*** Opening Provided entries ***

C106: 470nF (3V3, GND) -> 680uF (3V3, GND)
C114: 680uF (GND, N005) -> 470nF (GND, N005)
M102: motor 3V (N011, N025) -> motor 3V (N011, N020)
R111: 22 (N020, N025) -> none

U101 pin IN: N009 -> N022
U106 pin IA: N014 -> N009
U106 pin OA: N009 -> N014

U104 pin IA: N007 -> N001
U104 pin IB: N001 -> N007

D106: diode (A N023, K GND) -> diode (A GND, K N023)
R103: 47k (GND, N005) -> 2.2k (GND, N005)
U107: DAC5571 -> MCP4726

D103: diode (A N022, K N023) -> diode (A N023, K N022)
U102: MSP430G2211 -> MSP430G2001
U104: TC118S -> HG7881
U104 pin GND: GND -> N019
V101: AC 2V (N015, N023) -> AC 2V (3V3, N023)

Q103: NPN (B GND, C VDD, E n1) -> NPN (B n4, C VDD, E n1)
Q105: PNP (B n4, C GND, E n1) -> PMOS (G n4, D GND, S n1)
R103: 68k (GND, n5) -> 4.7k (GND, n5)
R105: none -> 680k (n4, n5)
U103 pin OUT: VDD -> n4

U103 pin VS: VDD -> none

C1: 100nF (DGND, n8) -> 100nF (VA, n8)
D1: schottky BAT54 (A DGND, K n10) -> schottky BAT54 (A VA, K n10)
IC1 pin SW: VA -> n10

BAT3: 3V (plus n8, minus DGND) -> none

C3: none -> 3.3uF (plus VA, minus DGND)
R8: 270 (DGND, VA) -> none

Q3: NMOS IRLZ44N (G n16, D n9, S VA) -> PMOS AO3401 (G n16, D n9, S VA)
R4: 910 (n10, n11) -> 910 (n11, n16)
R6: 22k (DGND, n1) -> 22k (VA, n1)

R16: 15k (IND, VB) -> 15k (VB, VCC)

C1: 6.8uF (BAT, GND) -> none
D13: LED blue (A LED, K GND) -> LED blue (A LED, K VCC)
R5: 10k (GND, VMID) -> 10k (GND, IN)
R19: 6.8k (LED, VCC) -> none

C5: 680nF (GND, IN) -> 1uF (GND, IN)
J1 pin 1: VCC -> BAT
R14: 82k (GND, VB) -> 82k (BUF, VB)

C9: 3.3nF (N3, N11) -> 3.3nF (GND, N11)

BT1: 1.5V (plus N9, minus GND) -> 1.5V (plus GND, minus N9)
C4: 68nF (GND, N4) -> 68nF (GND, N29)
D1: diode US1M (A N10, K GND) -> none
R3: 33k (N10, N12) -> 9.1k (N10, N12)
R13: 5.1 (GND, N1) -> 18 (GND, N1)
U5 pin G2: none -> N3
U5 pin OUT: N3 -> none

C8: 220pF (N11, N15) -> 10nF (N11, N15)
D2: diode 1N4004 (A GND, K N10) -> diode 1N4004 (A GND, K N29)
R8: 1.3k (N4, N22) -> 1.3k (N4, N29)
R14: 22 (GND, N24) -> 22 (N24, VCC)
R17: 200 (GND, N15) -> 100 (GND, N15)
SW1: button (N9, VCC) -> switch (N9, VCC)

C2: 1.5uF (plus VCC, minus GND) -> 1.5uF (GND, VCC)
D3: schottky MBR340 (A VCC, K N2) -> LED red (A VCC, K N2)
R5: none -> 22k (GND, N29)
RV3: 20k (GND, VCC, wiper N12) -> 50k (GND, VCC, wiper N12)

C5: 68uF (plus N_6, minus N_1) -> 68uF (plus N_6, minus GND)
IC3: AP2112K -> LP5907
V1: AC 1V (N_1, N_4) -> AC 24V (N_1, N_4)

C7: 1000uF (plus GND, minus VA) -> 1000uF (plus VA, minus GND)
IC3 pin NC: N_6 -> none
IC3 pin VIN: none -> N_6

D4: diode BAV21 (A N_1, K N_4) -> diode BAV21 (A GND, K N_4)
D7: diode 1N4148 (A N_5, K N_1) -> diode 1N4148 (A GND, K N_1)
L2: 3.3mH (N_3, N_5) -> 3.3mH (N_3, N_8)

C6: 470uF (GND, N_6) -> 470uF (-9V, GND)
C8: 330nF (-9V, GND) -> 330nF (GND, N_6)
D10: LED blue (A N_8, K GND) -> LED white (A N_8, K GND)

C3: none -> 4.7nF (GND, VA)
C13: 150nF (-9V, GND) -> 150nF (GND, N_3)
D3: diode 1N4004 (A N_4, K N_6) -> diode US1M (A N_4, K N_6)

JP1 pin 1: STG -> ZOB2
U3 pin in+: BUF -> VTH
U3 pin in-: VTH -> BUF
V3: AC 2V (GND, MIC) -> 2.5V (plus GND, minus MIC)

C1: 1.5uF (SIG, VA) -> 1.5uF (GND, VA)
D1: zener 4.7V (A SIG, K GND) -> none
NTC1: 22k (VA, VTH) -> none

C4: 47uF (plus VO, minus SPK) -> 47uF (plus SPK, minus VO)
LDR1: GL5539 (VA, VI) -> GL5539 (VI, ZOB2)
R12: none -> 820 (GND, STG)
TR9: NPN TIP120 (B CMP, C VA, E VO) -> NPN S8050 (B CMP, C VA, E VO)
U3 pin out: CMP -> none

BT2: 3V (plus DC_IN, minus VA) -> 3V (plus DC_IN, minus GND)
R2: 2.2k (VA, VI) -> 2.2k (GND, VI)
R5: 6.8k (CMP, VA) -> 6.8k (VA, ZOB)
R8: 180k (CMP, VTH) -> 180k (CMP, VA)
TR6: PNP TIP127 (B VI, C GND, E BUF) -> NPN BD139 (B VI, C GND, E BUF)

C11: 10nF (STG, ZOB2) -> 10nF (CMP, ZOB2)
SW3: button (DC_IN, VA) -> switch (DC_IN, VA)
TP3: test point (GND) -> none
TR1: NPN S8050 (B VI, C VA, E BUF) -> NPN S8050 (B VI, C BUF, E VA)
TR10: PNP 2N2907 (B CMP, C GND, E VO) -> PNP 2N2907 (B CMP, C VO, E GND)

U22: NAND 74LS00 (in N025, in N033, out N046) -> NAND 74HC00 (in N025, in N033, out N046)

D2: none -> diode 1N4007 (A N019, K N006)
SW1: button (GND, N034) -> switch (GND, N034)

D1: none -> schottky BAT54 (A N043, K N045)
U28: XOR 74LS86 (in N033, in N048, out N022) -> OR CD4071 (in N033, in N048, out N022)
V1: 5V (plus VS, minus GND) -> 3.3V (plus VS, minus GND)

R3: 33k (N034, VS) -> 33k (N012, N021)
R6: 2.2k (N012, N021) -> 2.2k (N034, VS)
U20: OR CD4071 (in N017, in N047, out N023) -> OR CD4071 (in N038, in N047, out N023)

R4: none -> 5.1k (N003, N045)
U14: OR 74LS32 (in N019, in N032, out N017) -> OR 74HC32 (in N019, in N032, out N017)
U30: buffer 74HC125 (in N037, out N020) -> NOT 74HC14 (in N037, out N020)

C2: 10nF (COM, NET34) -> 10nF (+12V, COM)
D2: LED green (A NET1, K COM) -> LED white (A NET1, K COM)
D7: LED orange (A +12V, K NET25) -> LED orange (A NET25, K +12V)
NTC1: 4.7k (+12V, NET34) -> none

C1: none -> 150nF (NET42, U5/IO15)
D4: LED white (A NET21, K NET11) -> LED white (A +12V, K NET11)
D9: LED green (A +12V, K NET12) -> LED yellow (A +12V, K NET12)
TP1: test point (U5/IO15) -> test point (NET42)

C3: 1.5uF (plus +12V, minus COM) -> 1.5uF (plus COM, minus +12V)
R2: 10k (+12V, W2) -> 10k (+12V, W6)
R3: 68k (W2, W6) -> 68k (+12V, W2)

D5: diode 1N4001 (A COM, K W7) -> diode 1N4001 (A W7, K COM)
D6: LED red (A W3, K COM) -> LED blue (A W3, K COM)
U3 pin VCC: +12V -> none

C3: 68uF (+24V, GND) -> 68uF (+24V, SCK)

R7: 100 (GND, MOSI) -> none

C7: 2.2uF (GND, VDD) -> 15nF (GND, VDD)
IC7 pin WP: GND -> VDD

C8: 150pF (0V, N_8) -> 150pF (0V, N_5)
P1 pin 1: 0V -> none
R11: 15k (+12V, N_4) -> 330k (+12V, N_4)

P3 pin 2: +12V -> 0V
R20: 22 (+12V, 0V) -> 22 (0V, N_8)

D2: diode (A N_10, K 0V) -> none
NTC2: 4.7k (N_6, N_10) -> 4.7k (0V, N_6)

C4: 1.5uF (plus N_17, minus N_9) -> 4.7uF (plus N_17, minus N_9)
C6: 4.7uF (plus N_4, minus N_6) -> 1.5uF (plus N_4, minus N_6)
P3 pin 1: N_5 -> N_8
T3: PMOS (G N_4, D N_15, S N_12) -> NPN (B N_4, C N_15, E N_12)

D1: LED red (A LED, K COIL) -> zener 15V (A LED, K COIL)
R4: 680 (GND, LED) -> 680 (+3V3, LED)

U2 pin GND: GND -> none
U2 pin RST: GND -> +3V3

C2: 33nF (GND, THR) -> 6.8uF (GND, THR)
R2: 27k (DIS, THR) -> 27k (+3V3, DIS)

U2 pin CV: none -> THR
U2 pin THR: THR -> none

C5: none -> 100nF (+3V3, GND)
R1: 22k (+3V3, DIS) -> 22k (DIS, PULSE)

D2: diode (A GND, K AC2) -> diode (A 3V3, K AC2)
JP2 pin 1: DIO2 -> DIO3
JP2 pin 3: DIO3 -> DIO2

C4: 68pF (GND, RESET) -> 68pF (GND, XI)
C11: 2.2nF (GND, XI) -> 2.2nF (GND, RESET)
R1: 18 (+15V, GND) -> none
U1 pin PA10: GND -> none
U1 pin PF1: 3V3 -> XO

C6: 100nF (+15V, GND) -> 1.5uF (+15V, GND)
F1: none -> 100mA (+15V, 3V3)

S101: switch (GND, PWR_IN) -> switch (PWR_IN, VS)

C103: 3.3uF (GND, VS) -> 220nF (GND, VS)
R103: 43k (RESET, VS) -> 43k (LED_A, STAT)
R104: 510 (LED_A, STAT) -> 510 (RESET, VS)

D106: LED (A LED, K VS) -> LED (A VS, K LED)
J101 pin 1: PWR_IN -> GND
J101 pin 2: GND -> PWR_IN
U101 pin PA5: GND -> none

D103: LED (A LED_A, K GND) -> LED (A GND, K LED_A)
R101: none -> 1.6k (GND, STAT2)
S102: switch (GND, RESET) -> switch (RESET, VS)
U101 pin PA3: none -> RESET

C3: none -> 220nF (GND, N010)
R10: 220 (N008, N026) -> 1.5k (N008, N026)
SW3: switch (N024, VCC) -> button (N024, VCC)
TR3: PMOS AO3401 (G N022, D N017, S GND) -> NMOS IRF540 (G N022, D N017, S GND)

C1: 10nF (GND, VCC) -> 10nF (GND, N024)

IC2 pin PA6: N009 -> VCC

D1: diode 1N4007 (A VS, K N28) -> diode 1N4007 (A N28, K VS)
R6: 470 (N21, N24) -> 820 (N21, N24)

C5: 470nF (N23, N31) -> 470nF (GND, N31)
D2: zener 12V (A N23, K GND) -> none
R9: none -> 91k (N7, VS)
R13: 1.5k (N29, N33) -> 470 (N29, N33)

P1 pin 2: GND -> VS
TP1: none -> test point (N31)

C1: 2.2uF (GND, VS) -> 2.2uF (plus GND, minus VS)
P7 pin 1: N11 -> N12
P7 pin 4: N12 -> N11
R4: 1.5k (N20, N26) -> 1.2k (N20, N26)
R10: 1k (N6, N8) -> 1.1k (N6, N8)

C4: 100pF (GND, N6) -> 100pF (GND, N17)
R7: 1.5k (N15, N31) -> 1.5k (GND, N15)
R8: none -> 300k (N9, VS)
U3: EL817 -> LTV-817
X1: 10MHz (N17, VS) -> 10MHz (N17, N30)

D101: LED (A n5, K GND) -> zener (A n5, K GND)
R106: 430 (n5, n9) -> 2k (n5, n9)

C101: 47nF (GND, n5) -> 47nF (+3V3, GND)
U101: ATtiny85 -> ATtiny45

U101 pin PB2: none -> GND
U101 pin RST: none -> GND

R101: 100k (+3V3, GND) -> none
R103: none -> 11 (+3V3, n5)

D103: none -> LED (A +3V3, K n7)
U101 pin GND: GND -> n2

*** Closing Provided entries ***

■ **What the exercise asks**: Scan the material for lines with the word "switch", and copy each line you find.

■ **Solution for this task**:
SW1: button (N9, VCC) -> switch (N9, VCC)
SW3: button (DC_IN, VA) -> switch (DC_IN, VA)
SW1: button (GND, N034) -> switch (GND, N034)
S101: switch (GND, PWR_IN) -> switch (PWR_IN, VS)
S102: switch (GND, RESET) -> switch (RESET, VS)
SW3: switch (N024, VCC) -> button (N024, VCC)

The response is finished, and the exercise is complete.